Give the number of lines below that contain the word "none", and nothing else.

# Data provided
============================================================
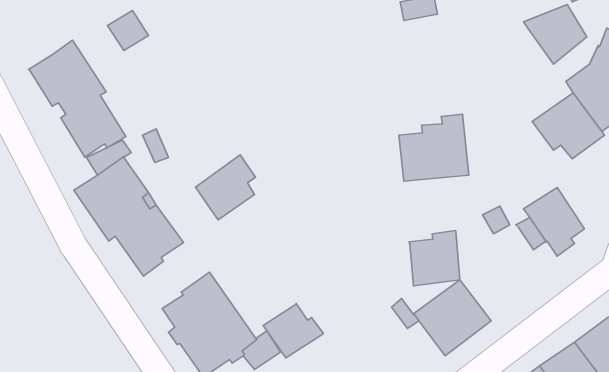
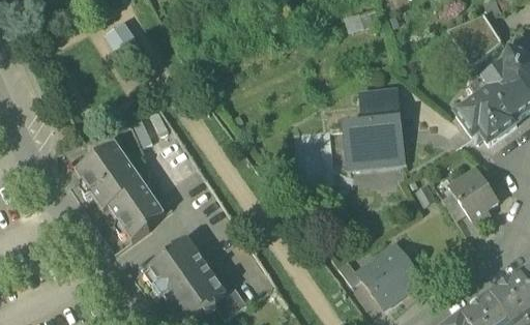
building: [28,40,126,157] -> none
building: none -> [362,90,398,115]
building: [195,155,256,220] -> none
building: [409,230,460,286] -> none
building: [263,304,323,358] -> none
============================================================
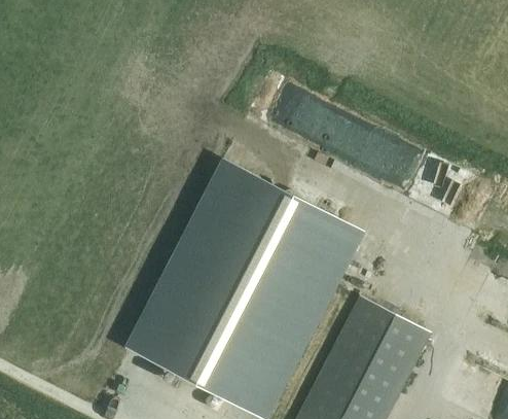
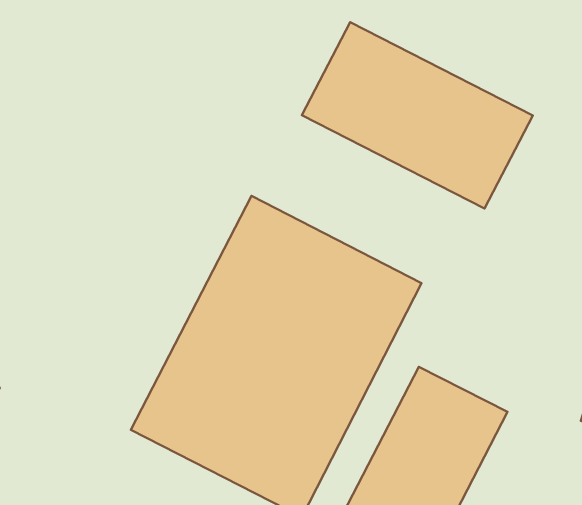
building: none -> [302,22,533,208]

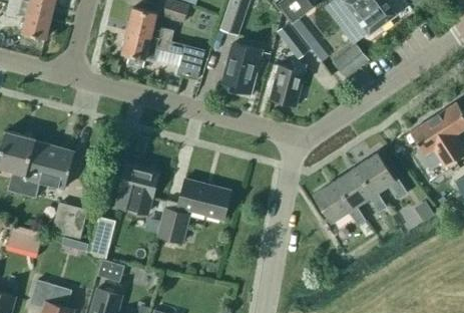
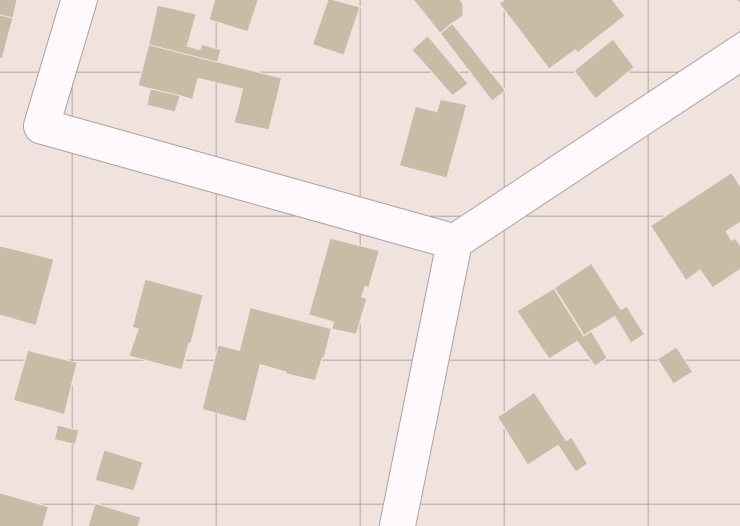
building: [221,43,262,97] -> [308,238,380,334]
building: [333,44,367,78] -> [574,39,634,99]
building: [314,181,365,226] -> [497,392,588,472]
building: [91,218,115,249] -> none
============================================================
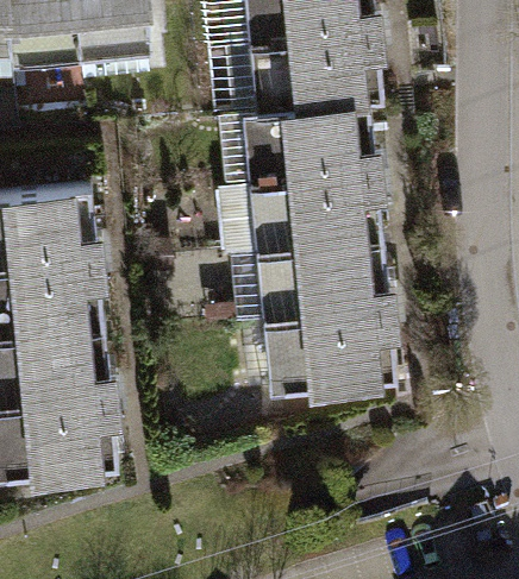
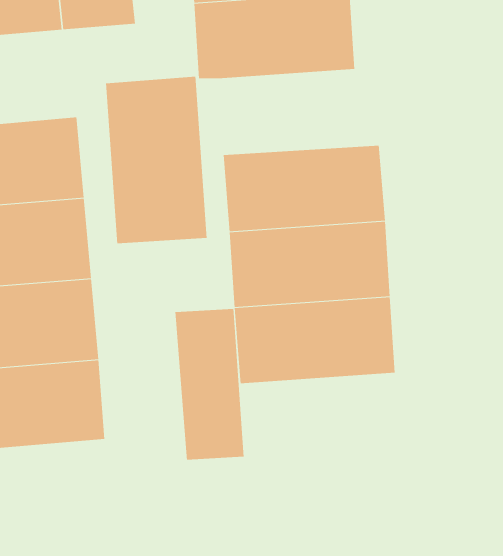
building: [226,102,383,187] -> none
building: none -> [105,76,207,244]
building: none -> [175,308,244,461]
============================================================
# Exercise response
10